**What to do**
Reproduce every entry below verbatim, keeping each line unchanged.

━━━ The data ━━━

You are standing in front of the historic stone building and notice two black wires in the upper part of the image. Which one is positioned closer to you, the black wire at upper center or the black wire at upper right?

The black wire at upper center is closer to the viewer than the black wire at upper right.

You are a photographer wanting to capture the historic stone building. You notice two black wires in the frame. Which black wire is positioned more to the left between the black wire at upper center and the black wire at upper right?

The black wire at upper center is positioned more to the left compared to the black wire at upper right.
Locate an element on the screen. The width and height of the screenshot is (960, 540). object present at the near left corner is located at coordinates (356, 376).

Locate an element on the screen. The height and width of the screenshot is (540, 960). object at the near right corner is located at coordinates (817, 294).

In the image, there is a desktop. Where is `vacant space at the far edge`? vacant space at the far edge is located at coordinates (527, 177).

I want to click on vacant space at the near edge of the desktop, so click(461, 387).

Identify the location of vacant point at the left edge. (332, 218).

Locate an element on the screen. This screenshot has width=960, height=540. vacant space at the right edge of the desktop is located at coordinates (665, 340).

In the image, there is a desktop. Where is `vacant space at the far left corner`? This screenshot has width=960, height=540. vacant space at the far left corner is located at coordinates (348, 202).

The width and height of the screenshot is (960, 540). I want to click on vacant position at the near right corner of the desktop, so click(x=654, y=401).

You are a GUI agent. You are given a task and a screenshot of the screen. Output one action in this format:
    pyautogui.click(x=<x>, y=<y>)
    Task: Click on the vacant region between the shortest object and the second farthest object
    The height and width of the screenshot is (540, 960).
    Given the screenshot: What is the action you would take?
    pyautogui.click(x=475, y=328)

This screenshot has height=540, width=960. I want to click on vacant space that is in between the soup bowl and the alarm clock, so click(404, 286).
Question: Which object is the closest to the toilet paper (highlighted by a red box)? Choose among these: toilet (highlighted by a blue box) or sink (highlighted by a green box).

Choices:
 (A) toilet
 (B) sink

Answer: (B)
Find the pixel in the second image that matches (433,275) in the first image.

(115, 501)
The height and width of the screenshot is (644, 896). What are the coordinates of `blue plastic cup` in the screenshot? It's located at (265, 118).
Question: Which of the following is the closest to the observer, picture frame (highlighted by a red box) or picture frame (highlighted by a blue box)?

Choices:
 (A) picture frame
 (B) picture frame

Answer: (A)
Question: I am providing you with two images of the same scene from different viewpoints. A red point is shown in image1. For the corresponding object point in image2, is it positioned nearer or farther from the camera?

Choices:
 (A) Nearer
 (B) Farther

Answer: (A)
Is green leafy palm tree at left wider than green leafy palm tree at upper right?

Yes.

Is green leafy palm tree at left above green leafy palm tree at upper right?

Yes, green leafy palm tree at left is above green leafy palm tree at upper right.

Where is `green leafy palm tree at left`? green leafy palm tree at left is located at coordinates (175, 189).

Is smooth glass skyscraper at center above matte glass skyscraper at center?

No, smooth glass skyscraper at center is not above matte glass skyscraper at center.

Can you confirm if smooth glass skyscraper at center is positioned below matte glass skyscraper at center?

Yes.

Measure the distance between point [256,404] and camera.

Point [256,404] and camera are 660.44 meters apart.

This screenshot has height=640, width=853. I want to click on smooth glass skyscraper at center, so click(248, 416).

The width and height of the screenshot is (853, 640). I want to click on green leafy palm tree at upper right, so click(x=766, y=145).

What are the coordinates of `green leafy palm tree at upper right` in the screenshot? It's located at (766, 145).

━━━

**Worked solution**
You are standing in front of the historic stone building and notice two black wires in the upper part of the image. Which one is positioned closer to you, the black wire at upper center or the black wire at upper right?

The black wire at upper center is closer to the viewer than the black wire at upper right.

You are a photographer wanting to capture the historic stone building. You notice two black wires in the frame. Which black wire is positioned more to the left between the black wire at upper center and the black wire at upper right?

The black wire at upper center is positioned more to the left compared to the black wire at upper right.
Locate an element on the screen. The width and height of the screenshot is (960, 540). object present at the near left corner is located at coordinates (356, 376).

Locate an element on the screen. The height and width of the screenshot is (540, 960). object at the near right corner is located at coordinates (817, 294).

In the image, there is a desktop. Where is `vacant space at the far edge`? vacant space at the far edge is located at coordinates (527, 177).

I want to click on vacant space at the near edge of the desktop, so click(461, 387).

Identify the location of vacant point at the left edge. (332, 218).

Locate an element on the screen. This screenshot has width=960, height=540. vacant space at the right edge of the desktop is located at coordinates (665, 340).

In the image, there is a desktop. Where is `vacant space at the far left corner`? This screenshot has width=960, height=540. vacant space at the far left corner is located at coordinates (348, 202).

The width and height of the screenshot is (960, 540). I want to click on vacant position at the near right corner of the desktop, so click(x=654, y=401).

You are a GUI agent. You are given a task and a screenshot of the screen. Output one action in this format:
    pyautogui.click(x=<x>, y=<y>)
    Task: Click on the vacant region between the shortest object and the second farthest object
    The height and width of the screenshot is (540, 960).
    Given the screenshot: What is the action you would take?
    pyautogui.click(x=475, y=328)

This screenshot has height=540, width=960. I want to click on vacant space that is in between the soup bowl and the alarm clock, so click(404, 286).
Question: Which object is the closest to the toilet paper (highlighted by a red box)? Choose among these: toilet (highlighted by a blue box) or sink (highlighted by a green box).

Choices:
 (A) toilet
 (B) sink

Answer: (B)
Find the pixel in the second image that matches (433,275) in the first image.

(115, 501)
The height and width of the screenshot is (644, 896). What are the coordinates of `blue plastic cup` in the screenshot? It's located at (265, 118).
Question: Which of the following is the closest to the observer, picture frame (highlighted by a red box) or picture frame (highlighted by a blue box)?

Choices:
 (A) picture frame
 (B) picture frame

Answer: (A)
Question: I am providing you with two images of the same scene from different viewpoints. A red point is shown in image1. For the corresponding object point in image2, is it positioned nearer or farther from the camera?

Choices:
 (A) Nearer
 (B) Farther

Answer: (A)
Is green leafy palm tree at left wider than green leafy palm tree at upper right?

Yes.

Is green leafy palm tree at left above green leafy palm tree at upper right?

Yes, green leafy palm tree at left is above green leafy palm tree at upper right.

Where is `green leafy palm tree at left`? green leafy palm tree at left is located at coordinates (175, 189).

Is smooth glass skyscraper at center above matte glass skyscraper at center?

No, smooth glass skyscraper at center is not above matte glass skyscraper at center.

Can you confirm if smooth glass skyscraper at center is positioned below matte glass skyscraper at center?

Yes.

Measure the distance between point [256,404] and camera.

Point [256,404] and camera are 660.44 meters apart.

This screenshot has height=640, width=853. I want to click on smooth glass skyscraper at center, so click(248, 416).

The width and height of the screenshot is (853, 640). I want to click on green leafy palm tree at upper right, so click(x=766, y=145).

What are the coordinates of `green leafy palm tree at upper right` in the screenshot? It's located at (766, 145).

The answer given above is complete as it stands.